[Start of Attachment]

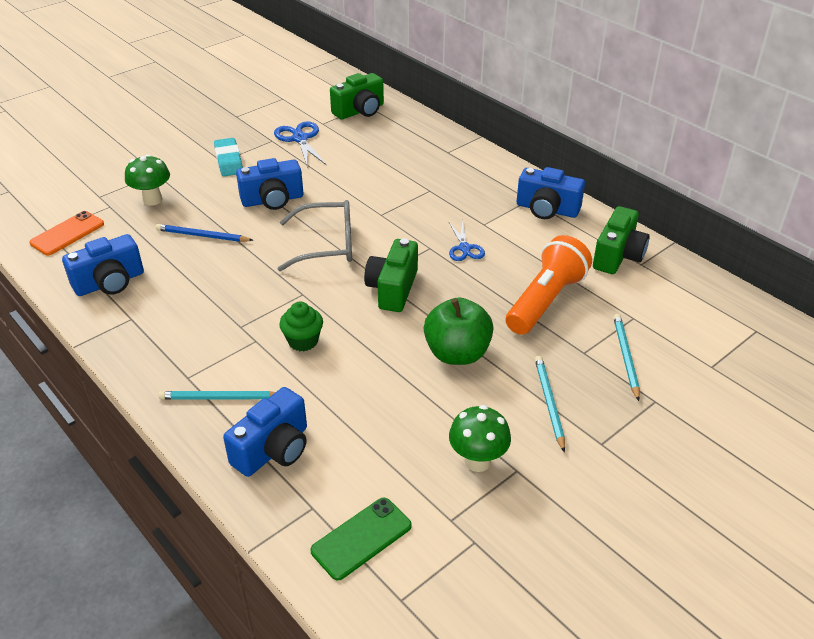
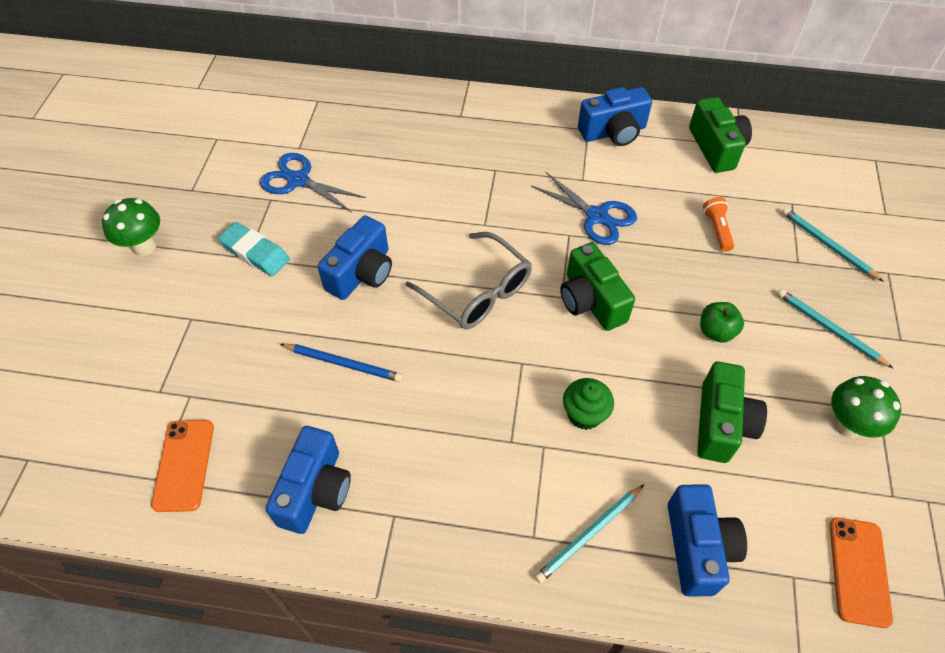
camera: 40 degrees left, 15 degrees up
green mushroom [125,154,170,206] -> green mushroom moved to [102,198,160,256]
blue pencil [156,224,253,242] -> blue pencil turned 135 degrees counterclockwise [280,344,403,382]
grey glasses [278,200,352,271] -> grey glasses turned 90 degrees clockwise [405,232,532,329]
green phone [310,498,412,581] -> orange phone [830,518,893,628]
green camera [330,73,384,119] -> green camera moved to [697,361,767,463]
green apple [424,298,494,365] -> green apple [700,302,744,343], size x0.57
blue scissors [449,221,485,261] -> blue scissors [531,171,637,245], size x1.51
orange flashlight [506,235,592,335] -> orange flashlight [703,197,734,252], size x0.46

[End of Attachment]

Of the lines above, retype only those from the line containing "green mushroom [125,154,170,206]" through the line containing "grey glasses [278,200,352,271]", including both, exactly.

green mushroom [125,154,170,206] -> green mushroom moved to [102,198,160,256]
blue pencil [156,224,253,242] -> blue pencil turned 135 degrees counterclockwise [280,344,403,382]
grey glasses [278,200,352,271] -> grey glasses turned 90 degrees clockwise [405,232,532,329]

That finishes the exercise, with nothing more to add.